__Problem description__.
Find "135 degrees clockwise |" in the material below, then write out that line and every line after it exactly, ending with the last one; skip the pictures.
Data shown below:
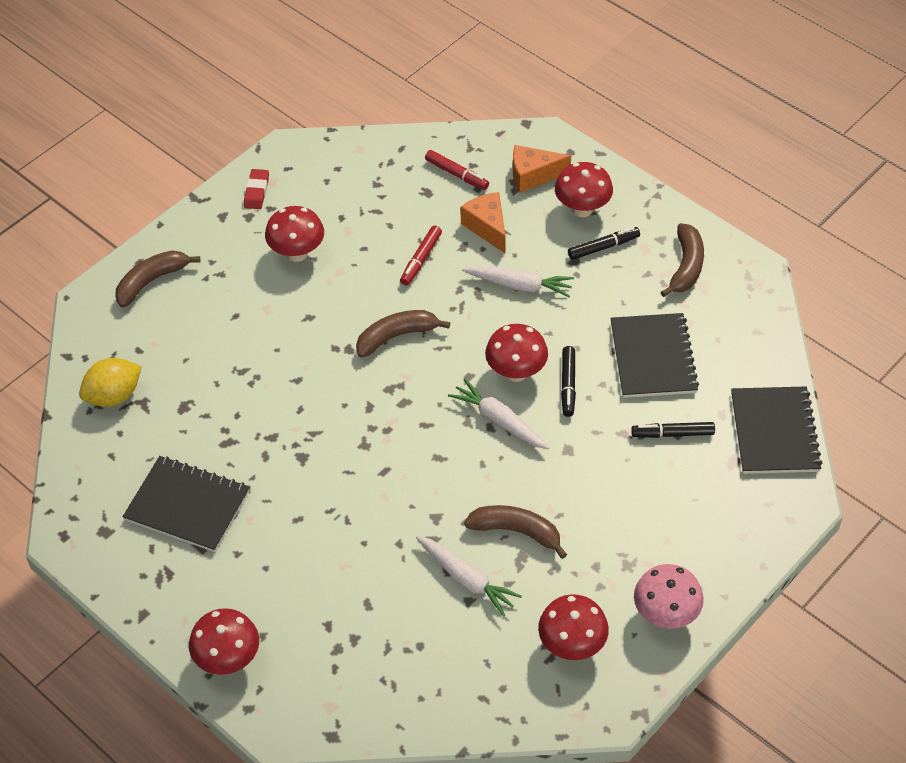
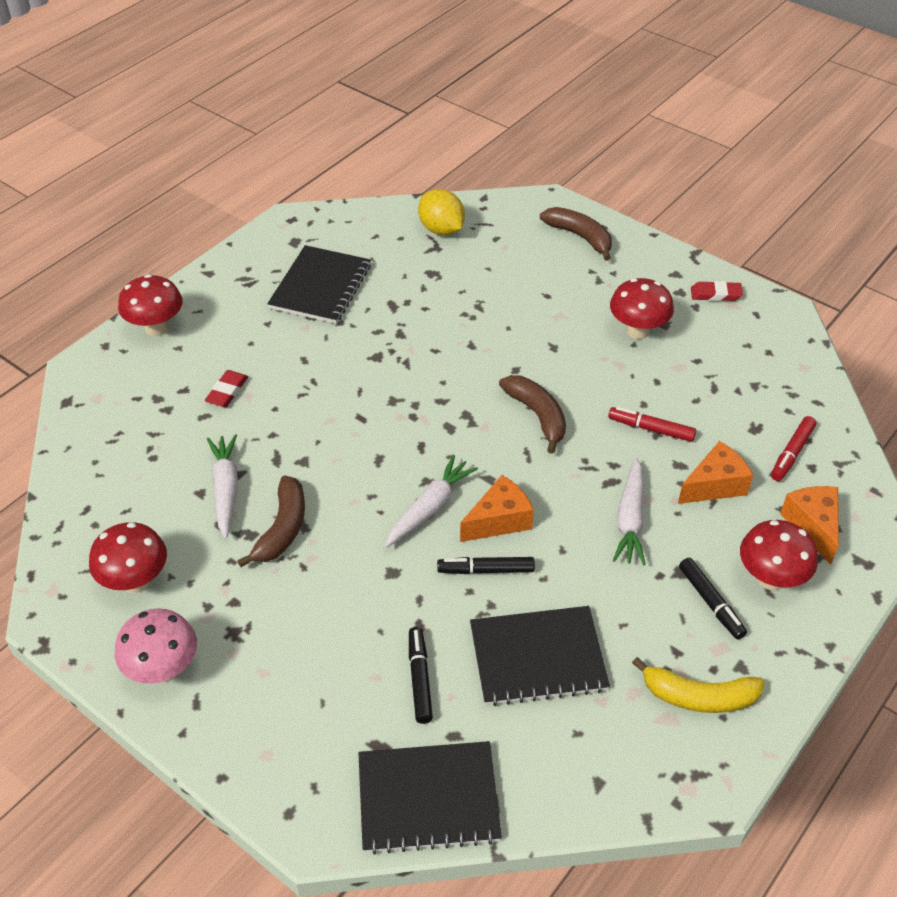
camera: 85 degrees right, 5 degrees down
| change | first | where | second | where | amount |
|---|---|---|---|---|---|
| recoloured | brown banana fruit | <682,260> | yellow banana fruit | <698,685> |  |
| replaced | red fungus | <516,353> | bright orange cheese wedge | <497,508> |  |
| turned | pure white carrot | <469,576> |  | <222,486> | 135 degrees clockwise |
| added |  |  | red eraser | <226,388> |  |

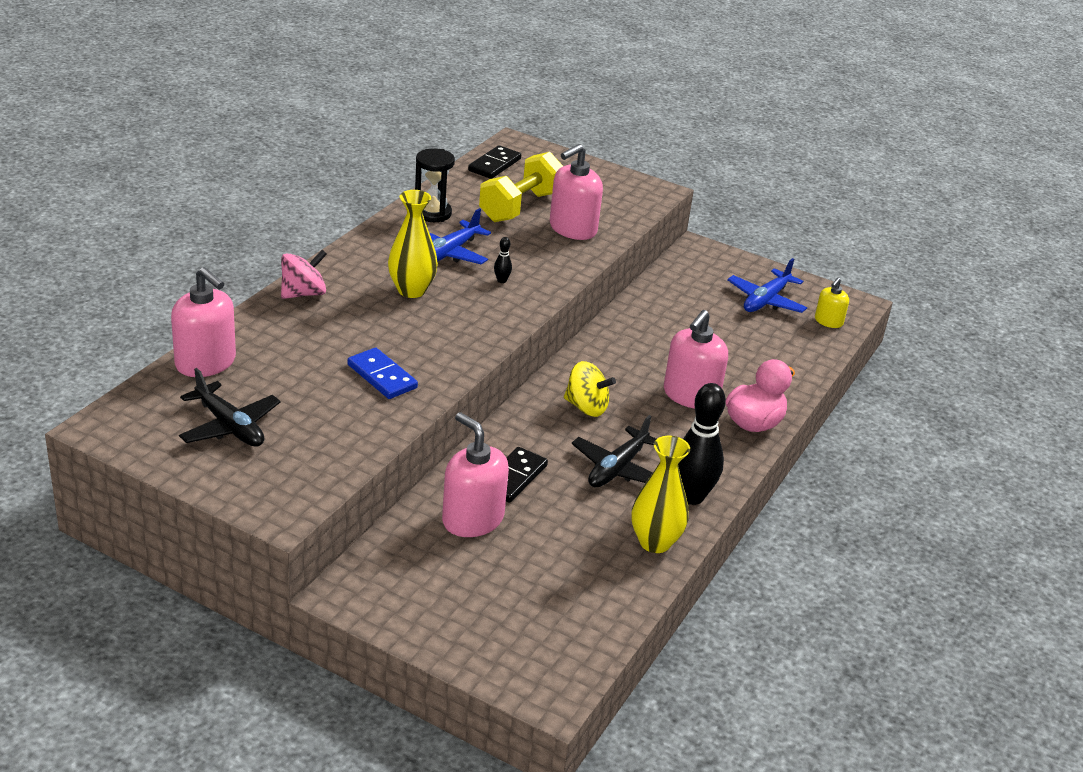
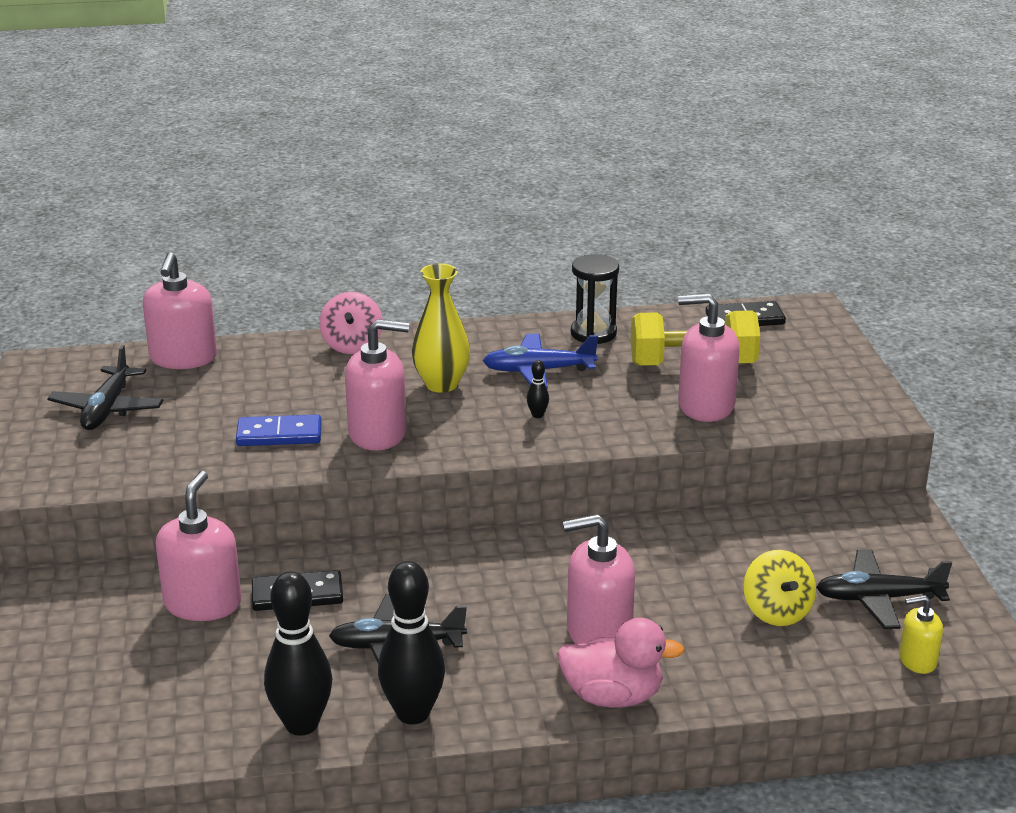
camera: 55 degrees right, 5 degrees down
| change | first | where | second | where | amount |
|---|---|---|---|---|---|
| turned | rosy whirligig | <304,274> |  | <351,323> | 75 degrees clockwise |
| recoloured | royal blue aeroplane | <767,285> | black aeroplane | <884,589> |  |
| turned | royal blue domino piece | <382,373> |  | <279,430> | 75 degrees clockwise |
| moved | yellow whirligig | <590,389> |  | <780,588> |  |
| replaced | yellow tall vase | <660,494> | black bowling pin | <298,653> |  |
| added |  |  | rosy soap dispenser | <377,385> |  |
End of Data shown.
__Answer for this exercise__.
| turned | pure white carrot | <469,576> |  | <222,486> | 135 degrees clockwise |
| added |  |  | red eraser | <226,388> |  |

camera: 55 degrees right, 5 degrees down
| change | first | where | second | where | amount |
|---|---|---|---|---|---|
| turned | rosy whirligig | <304,274> |  | <351,323> | 75 degrees clockwise |
| recoloured | royal blue aeroplane | <767,285> | black aeroplane | <884,589> |  |
| turned | royal blue domino piece | <382,373> |  | <279,430> | 75 degrees clockwise |
| moved | yellow whirligig | <590,389> |  | <780,588> |  |
| replaced | yellow tall vase | <660,494> | black bowling pin | <298,653> |  |
| added |  |  | rosy soap dispenser | <377,385> |  |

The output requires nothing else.